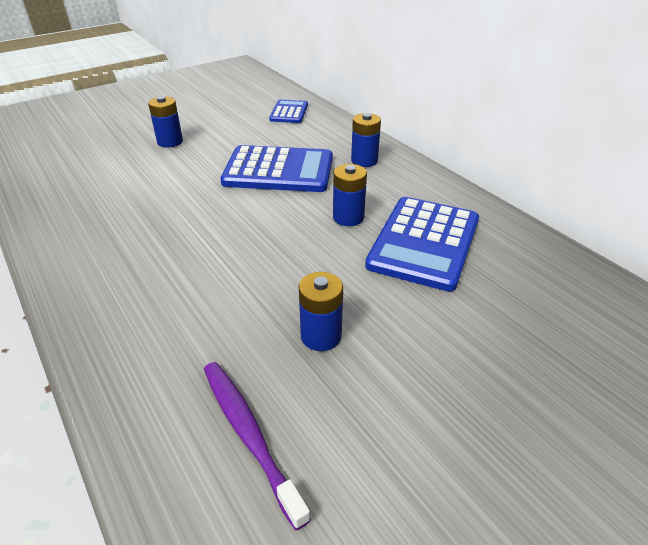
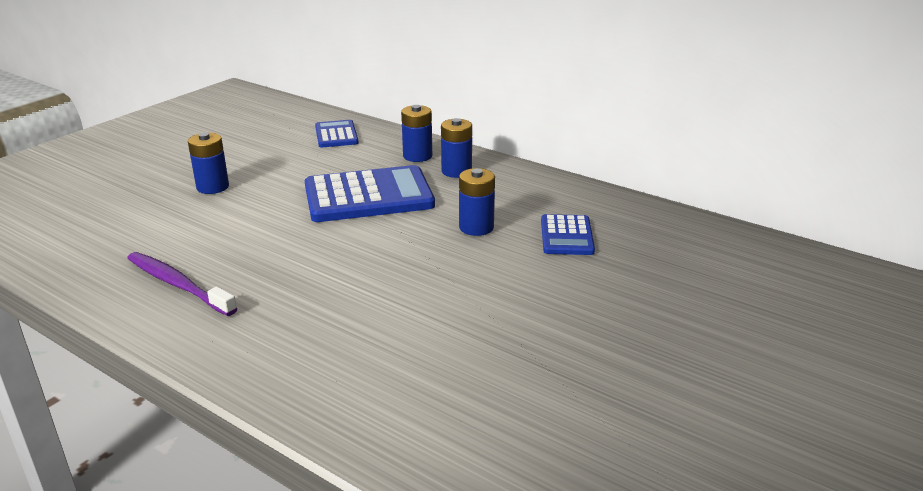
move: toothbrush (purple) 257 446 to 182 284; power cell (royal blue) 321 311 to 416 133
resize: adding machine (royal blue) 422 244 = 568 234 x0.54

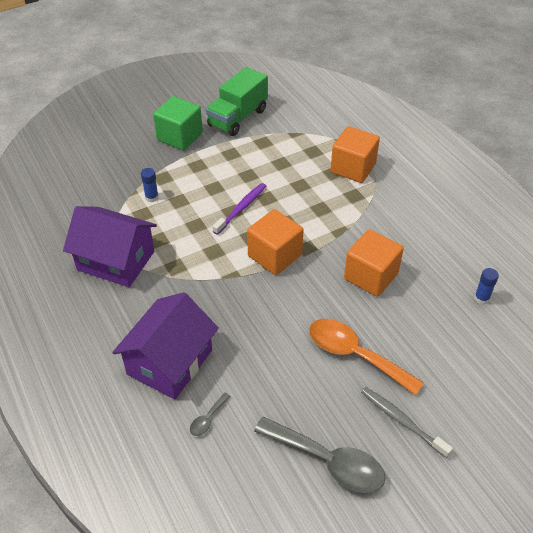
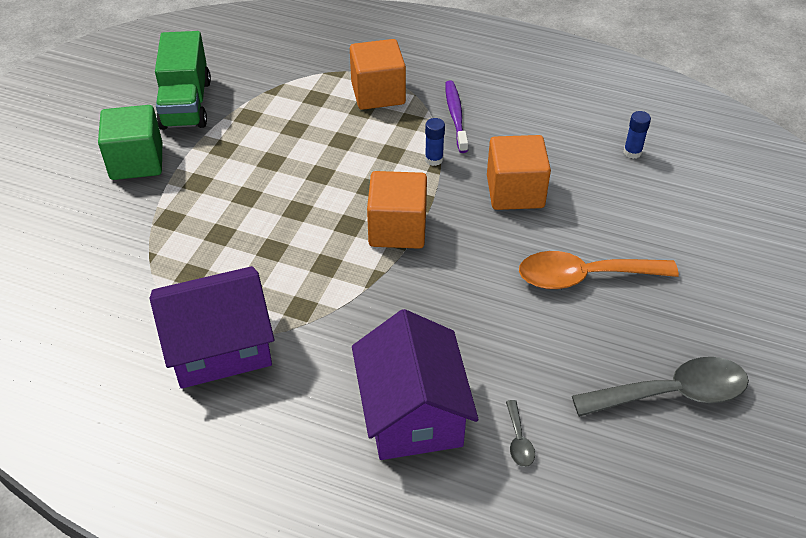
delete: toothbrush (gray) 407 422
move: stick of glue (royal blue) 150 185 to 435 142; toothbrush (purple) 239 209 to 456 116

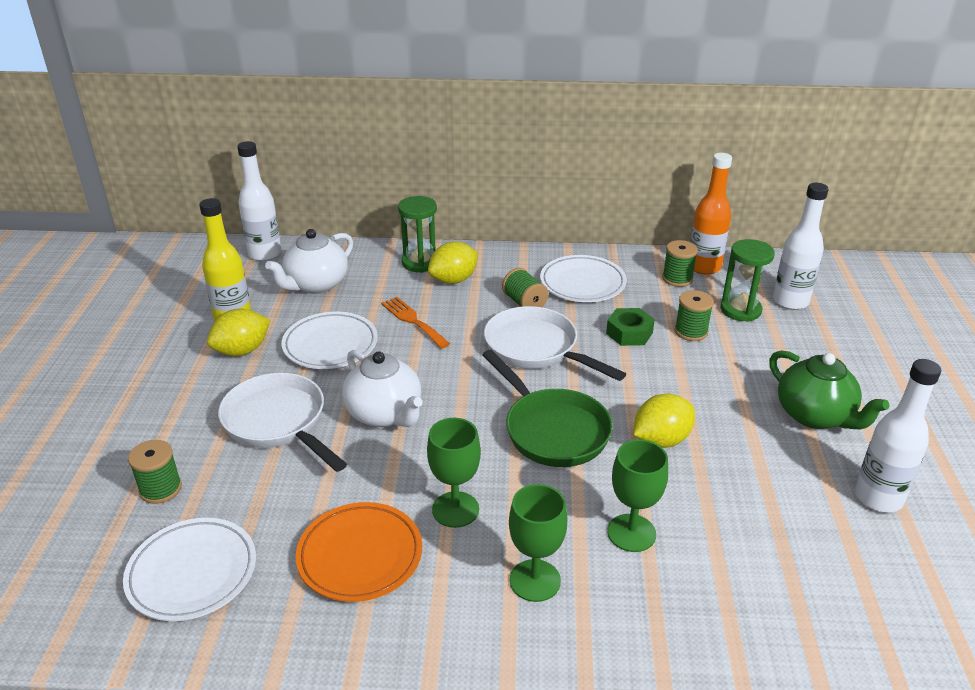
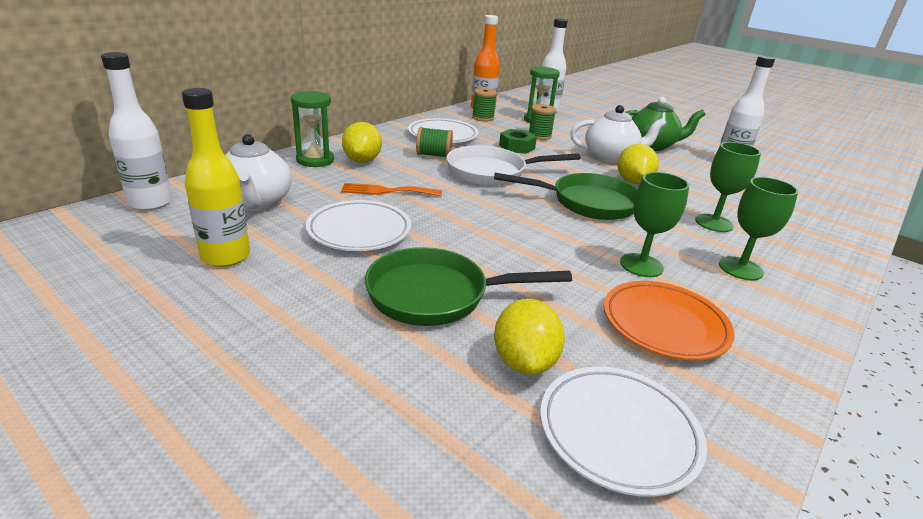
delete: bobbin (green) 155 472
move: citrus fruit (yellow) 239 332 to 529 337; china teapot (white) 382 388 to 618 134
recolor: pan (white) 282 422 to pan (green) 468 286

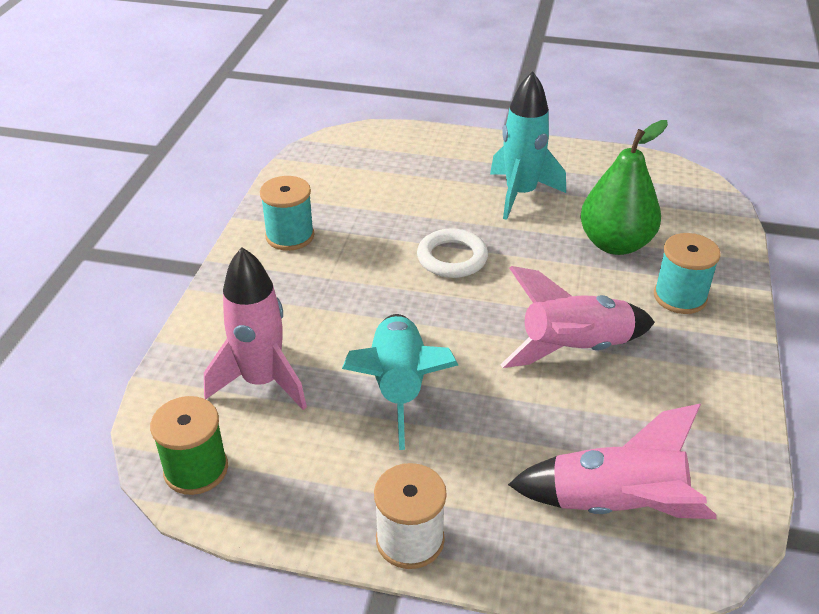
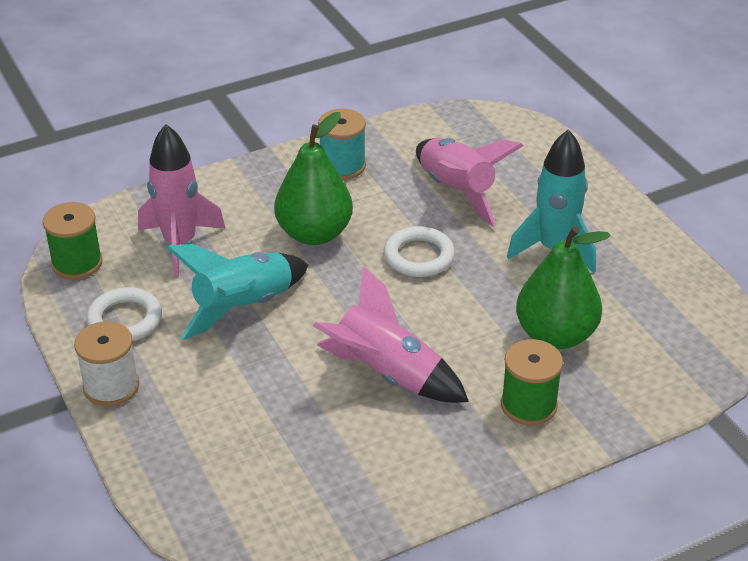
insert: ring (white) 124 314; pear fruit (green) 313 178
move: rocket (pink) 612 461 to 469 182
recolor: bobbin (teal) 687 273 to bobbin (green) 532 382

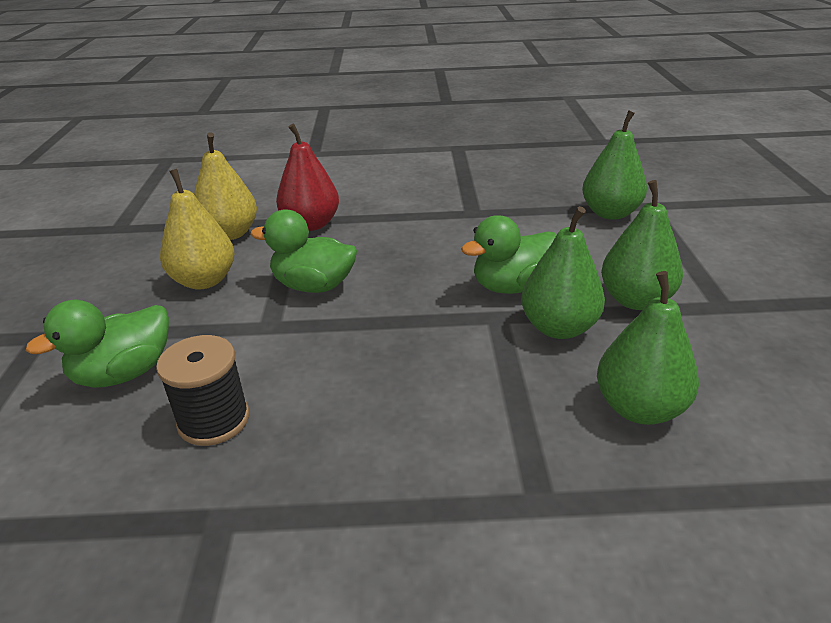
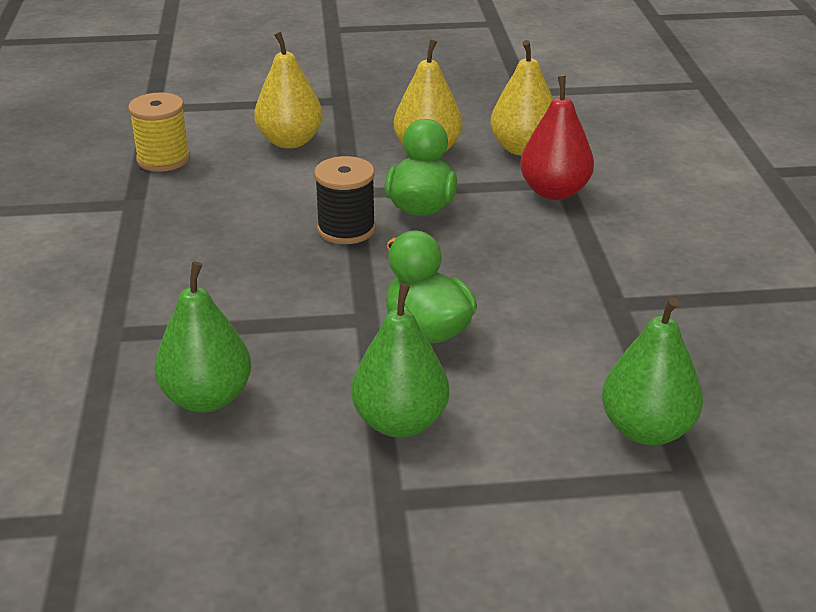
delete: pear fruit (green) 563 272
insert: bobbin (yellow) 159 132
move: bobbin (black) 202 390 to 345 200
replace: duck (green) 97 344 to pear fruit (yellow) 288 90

########################################

◆ What this task involves ◆
Repeat the lines of the records verbatim, starting at the line containing "move: rocket (pink) 612 461 to 469 182" and stopping after the final line. Images stay out.

◆ Written solution ◆
move: rocket (pink) 612 461 to 469 182
recolor: bobbin (teal) 687 273 to bobbin (green) 532 382

delete: pear fruit (green) 563 272
insert: bobbin (yellow) 159 132
move: bobbin (black) 202 390 to 345 200
replace: duck (green) 97 344 to pear fruit (yellow) 288 90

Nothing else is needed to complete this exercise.